++++ DATA SECTION ++++

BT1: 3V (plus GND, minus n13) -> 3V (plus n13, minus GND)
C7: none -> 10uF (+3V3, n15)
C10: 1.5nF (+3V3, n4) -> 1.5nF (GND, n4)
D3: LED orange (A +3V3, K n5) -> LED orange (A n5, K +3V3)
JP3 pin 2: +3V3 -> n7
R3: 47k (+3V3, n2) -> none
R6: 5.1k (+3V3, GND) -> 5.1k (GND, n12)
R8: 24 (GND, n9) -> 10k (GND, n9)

++++
++++ DATA SECTION ++++

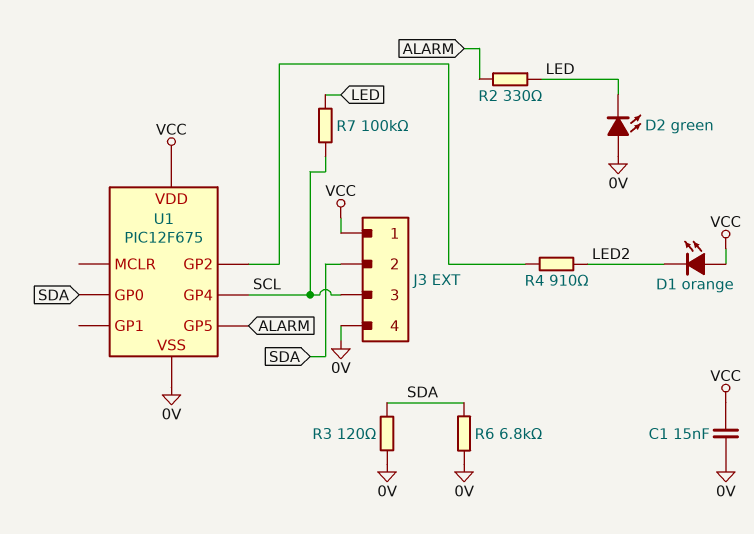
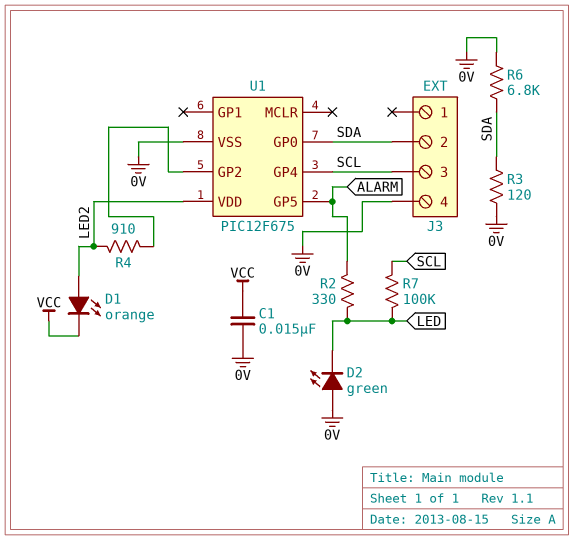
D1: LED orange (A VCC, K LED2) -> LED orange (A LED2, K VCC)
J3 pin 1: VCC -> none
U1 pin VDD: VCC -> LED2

++++
++++ DATA SECTION ++++

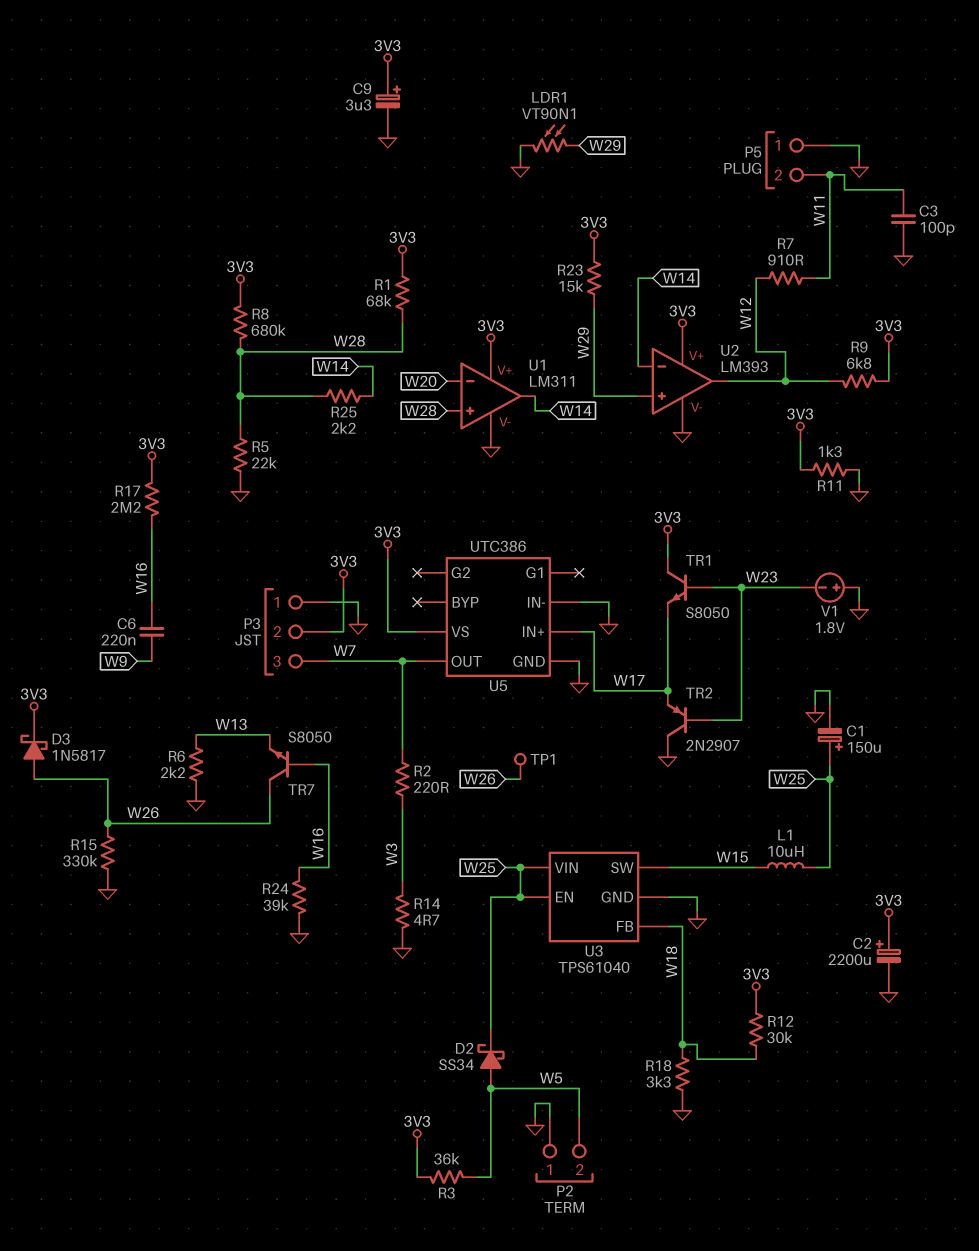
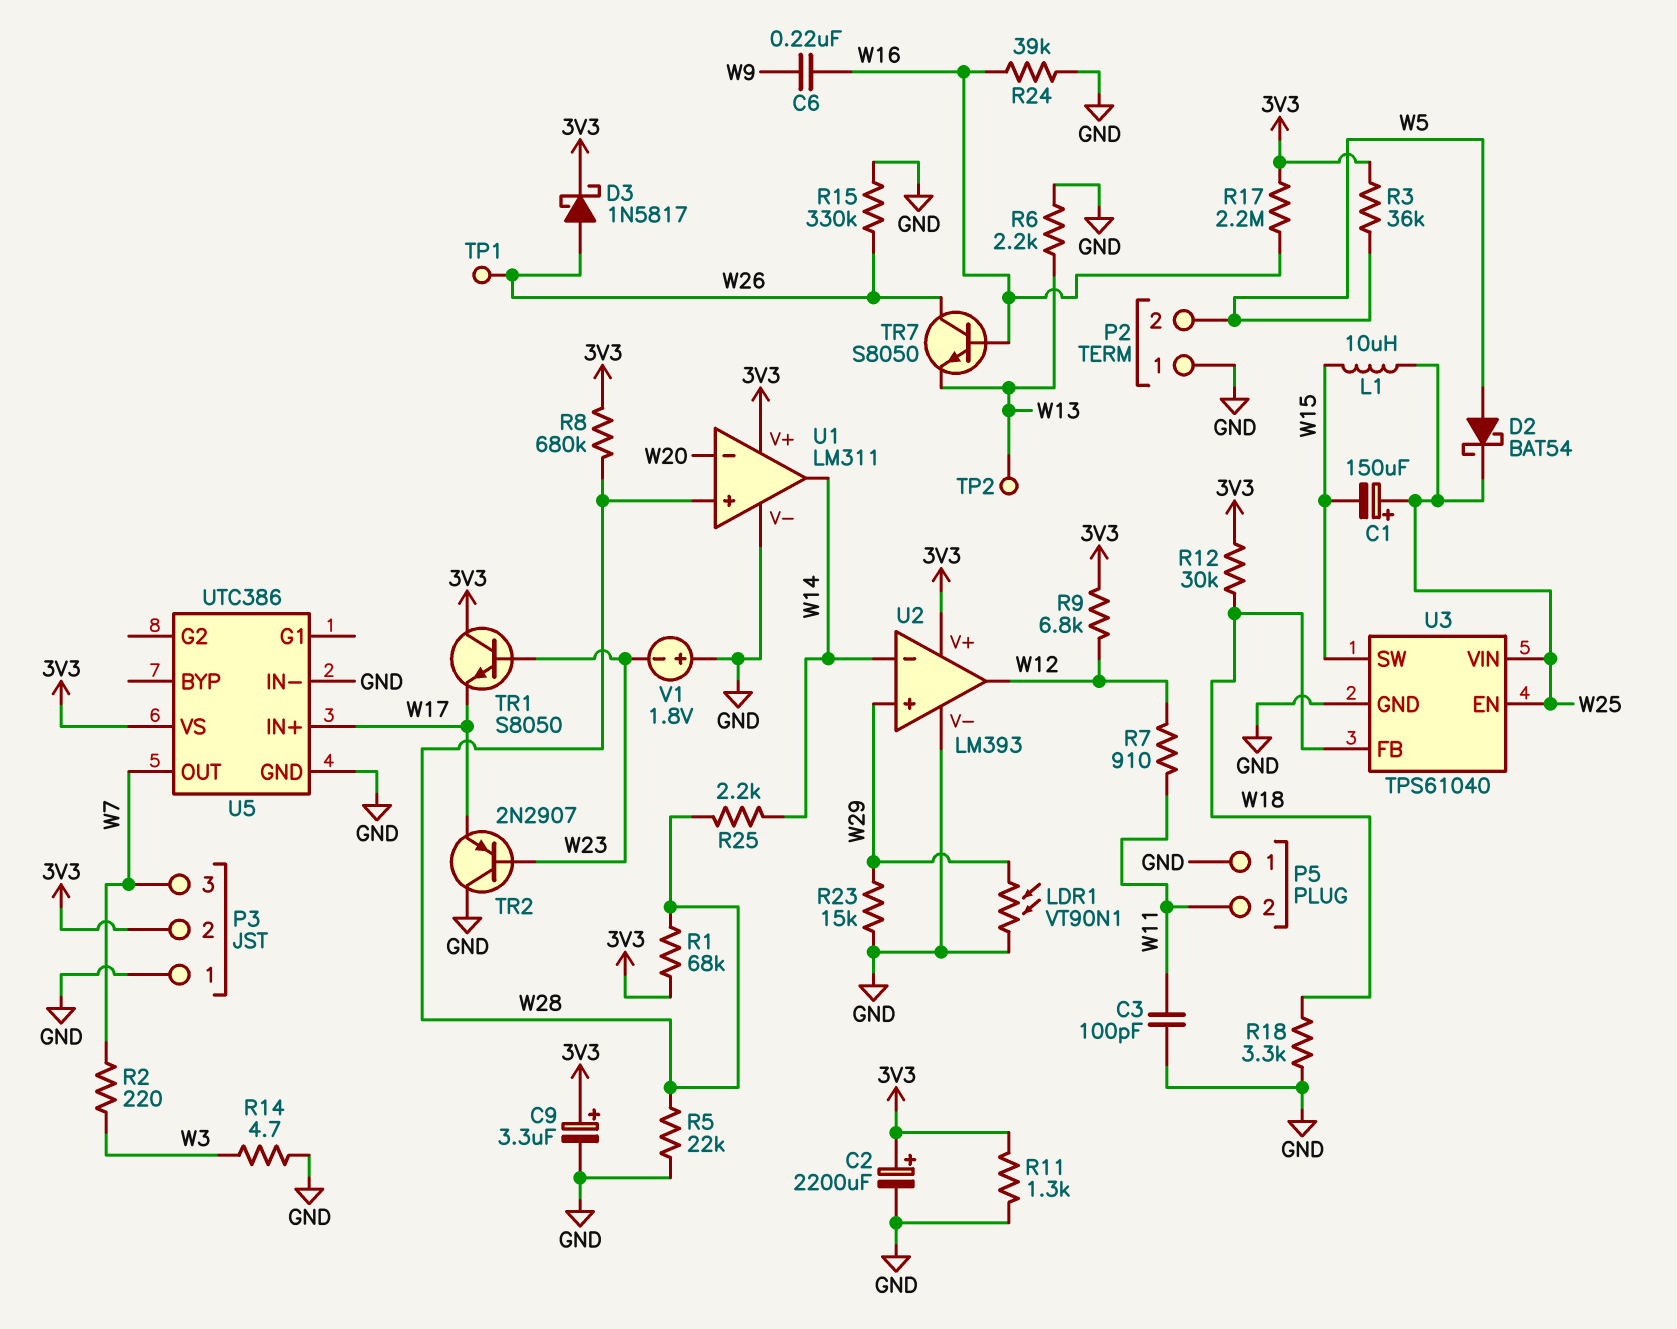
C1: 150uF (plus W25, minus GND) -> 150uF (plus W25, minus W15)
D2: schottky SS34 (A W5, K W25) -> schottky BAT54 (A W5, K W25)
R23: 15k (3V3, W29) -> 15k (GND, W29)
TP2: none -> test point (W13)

++++

• [EXERCISE BRIEF]
Starting at the line with "C7: none -> 10uF (+3V3, n15)" and ending at the line with "R8: 24 (GND, n9) -> 10k (GND, n9)", print each line of the listing above exactly, with no other lines.

• [TASK RESULT]
C7: none -> 10uF (+3V3, n15)
C10: 1.5nF (+3V3, n4) -> 1.5nF (GND, n4)
D3: LED orange (A +3V3, K n5) -> LED orange (A n5, K +3V3)
JP3 pin 2: +3V3 -> n7
R3: 47k (+3V3, n2) -> none
R6: 5.1k (+3V3, GND) -> 5.1k (GND, n12)
R8: 24 (GND, n9) -> 10k (GND, n9)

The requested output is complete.